▶ [Directions for this task] For this exercise, reproduce the entries below exactly, but only from the line containing "relocated: bowling pin" through the line containing "spun: notebook in", both included.

▶ [Object tracking records]
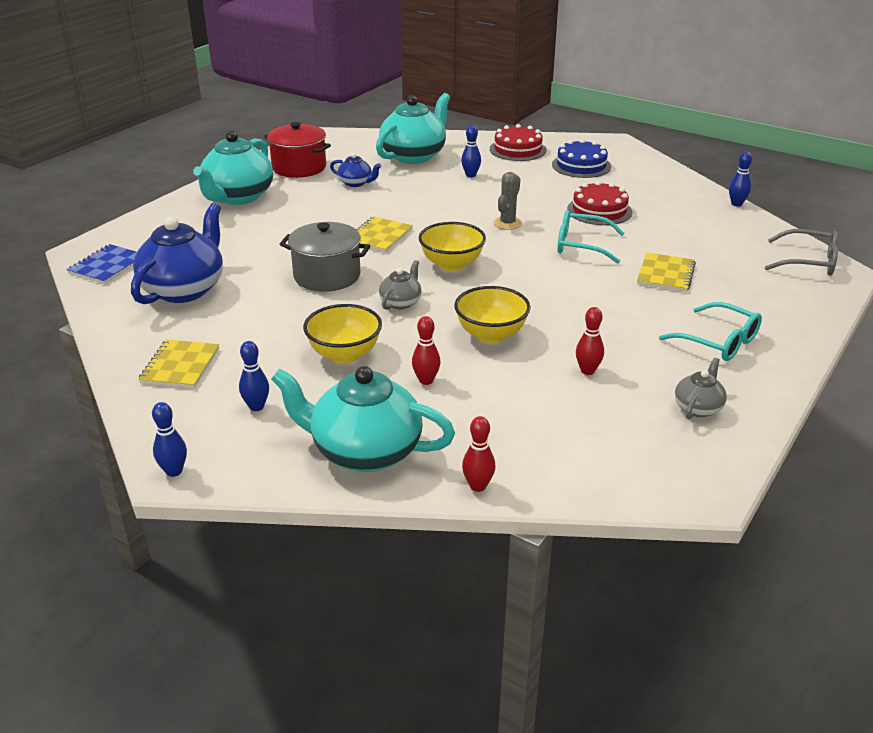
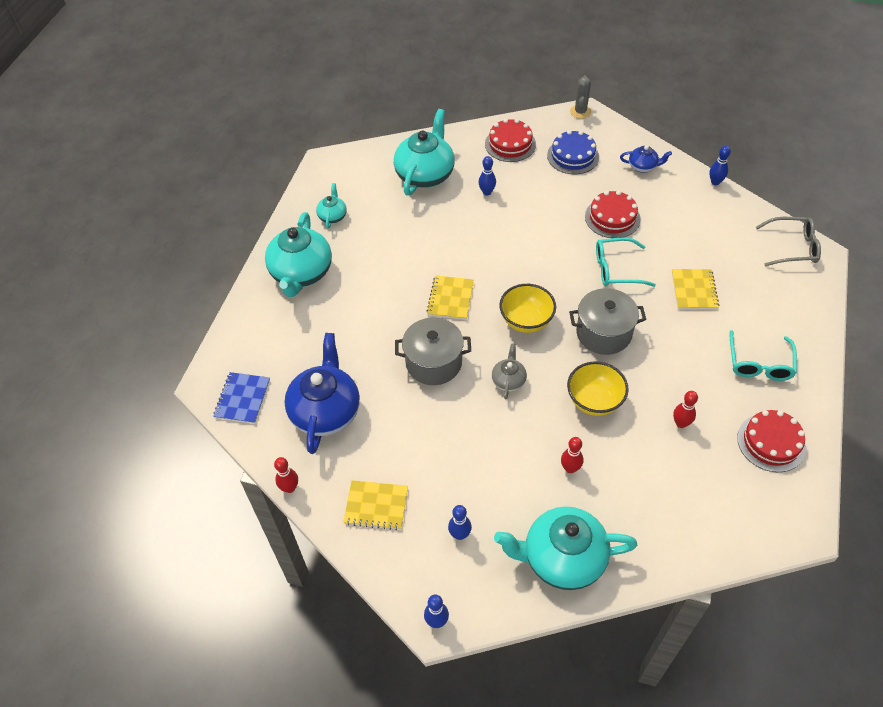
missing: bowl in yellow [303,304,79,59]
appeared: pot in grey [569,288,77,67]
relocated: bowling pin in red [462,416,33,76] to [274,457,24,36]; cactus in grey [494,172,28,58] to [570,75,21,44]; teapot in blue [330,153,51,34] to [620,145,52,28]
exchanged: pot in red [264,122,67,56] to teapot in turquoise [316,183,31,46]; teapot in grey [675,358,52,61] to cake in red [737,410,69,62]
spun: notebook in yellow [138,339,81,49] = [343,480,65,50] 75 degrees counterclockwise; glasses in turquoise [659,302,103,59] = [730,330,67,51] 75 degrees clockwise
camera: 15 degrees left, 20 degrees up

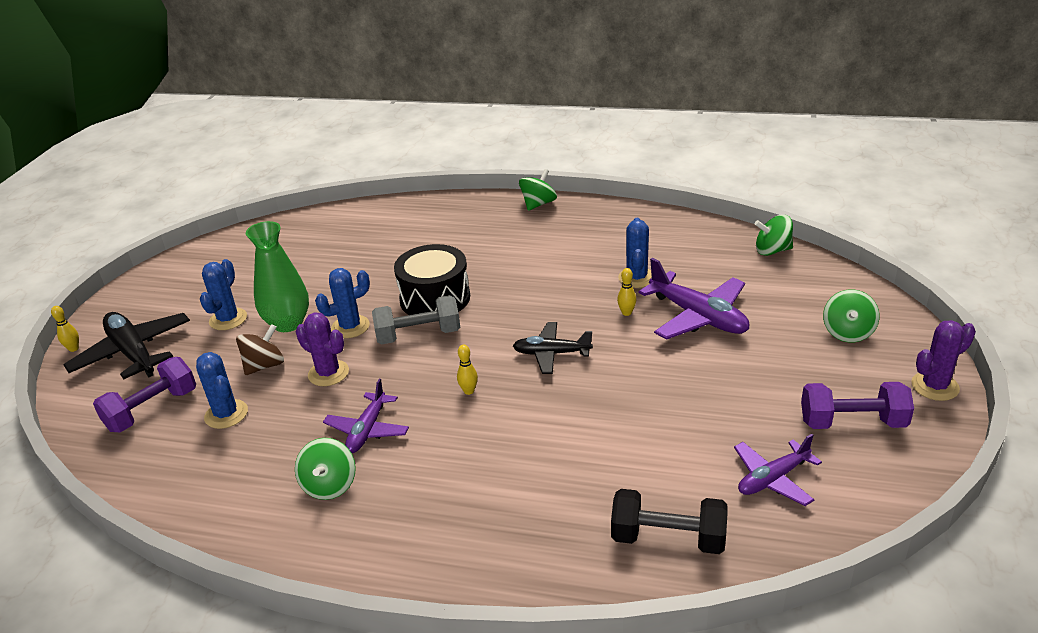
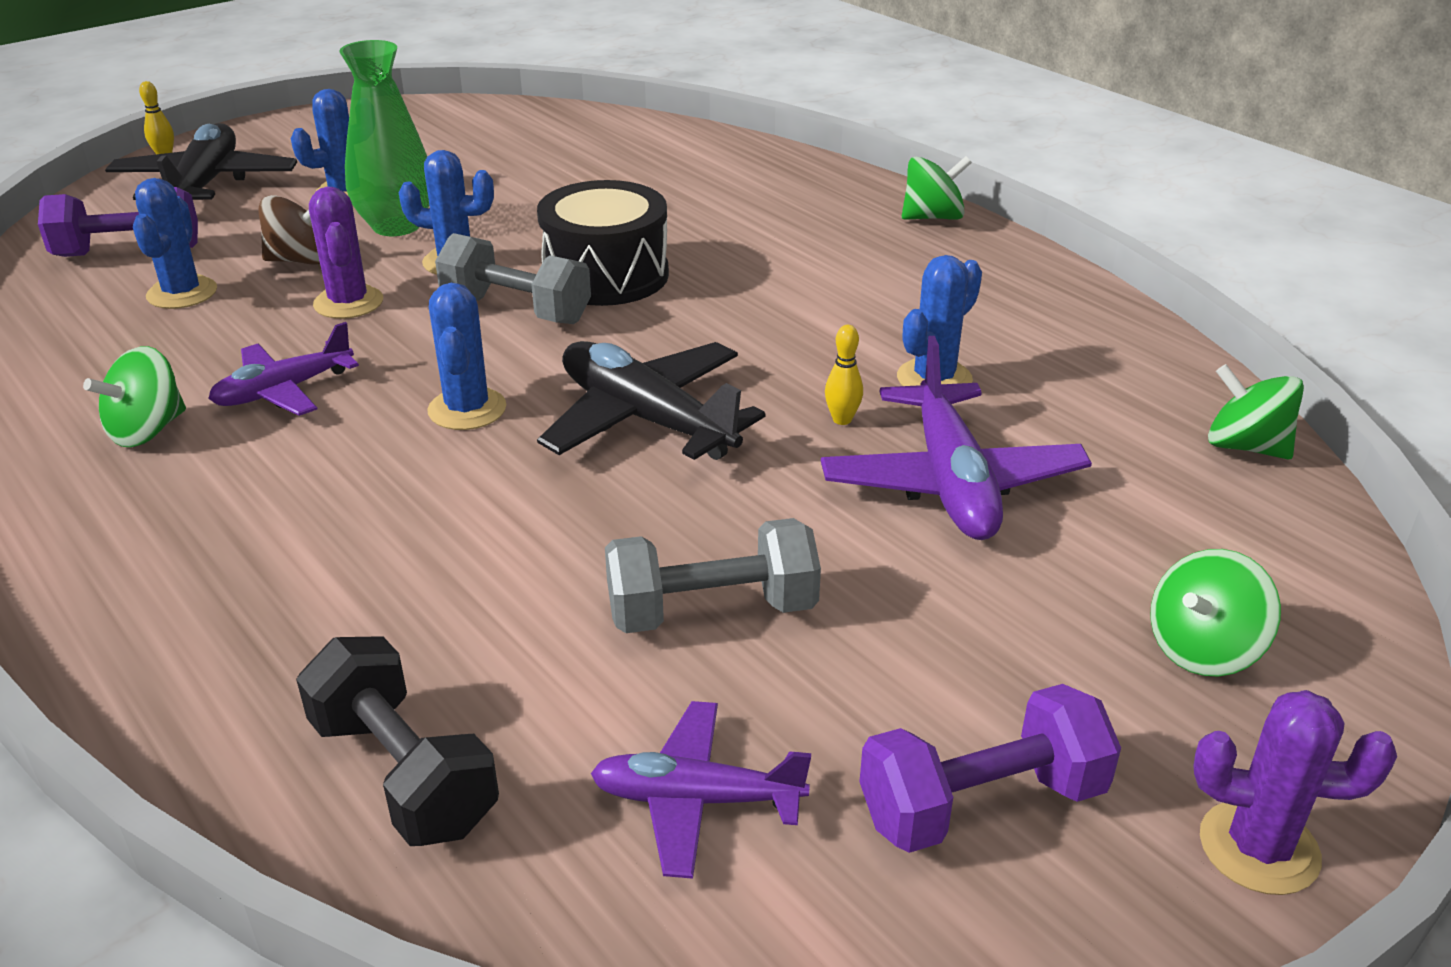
appeared: dumbbell in grey [605,518,216,115]
exchanged: bowling pin in yellow [457,344,21,51] to cactus in blue [427,283,79,147]
spun: dumbbell in purple [801,382,113,47] = [859,684,262,169] 60 degrees counterclockwise
size: plane in black [513,322,80,52] = [537,341,228,119] x1.58
camera: 35 degrees right, 0 degrees up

▶ [Output]
relocated: bowling pin in red [462,416,33,76] to [274,457,24,36]; cactus in grey [494,172,28,58] to [570,75,21,44]; teapot in blue [330,153,51,34] to [620,145,52,28]
exchanged: pot in red [264,122,67,56] to teapot in turquoise [316,183,31,46]; teapot in grey [675,358,52,61] to cake in red [737,410,69,62]
spun: notebook in yellow [138,339,81,49] = [343,480,65,50] 75 degrees counterclockwise; glasses in turquoise [659,302,103,59] = [730,330,67,51] 75 degrees clockwise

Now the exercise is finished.